EXERCISE>
Using the entries below, return word for word the lines from the one containing "The rosy berry" up to and including the last.

DATA IN THIS EXERCISE>
+ + +
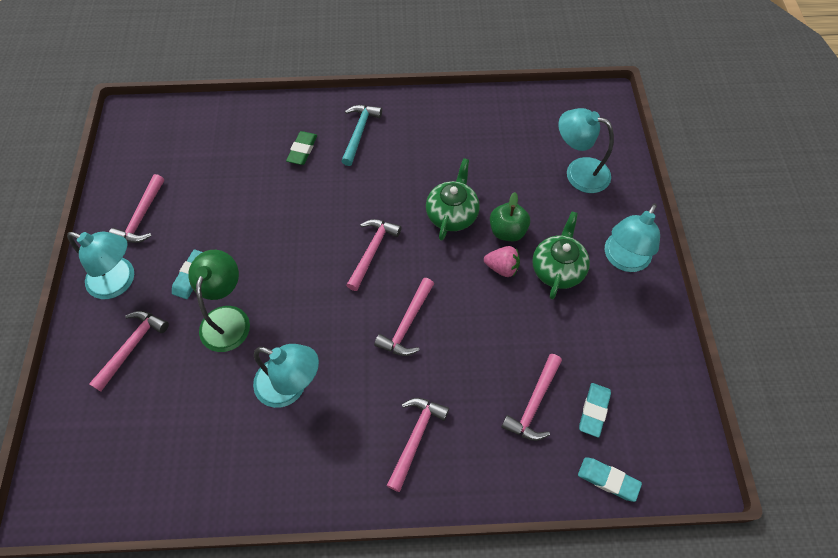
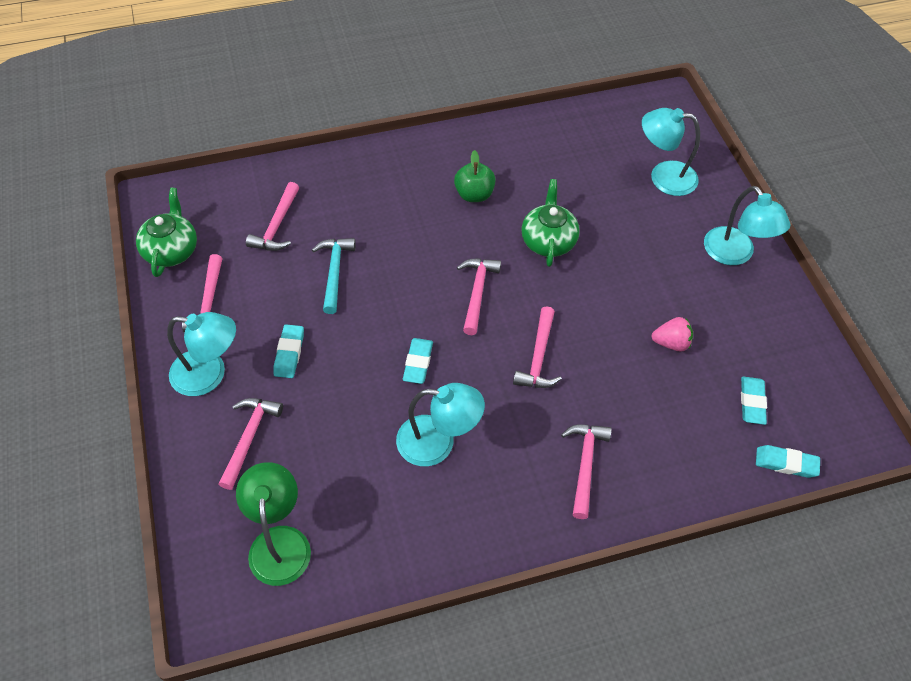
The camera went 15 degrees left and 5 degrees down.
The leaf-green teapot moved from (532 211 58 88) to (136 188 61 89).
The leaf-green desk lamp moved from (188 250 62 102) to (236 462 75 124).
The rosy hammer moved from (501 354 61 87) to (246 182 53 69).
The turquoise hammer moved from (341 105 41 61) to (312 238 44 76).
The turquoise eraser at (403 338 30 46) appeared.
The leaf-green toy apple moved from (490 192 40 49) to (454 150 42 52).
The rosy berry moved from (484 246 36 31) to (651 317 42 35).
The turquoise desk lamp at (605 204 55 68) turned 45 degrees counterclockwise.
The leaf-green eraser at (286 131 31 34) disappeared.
+ + +
SOLVED EXERCISE>
The rosy berry moved from (484 246 36 31) to (651 317 42 35).
The turquoise desk lamp at (605 204 55 68) turned 45 degrees counterclockwise.
The leaf-green eraser at (286 131 31 34) disappeared.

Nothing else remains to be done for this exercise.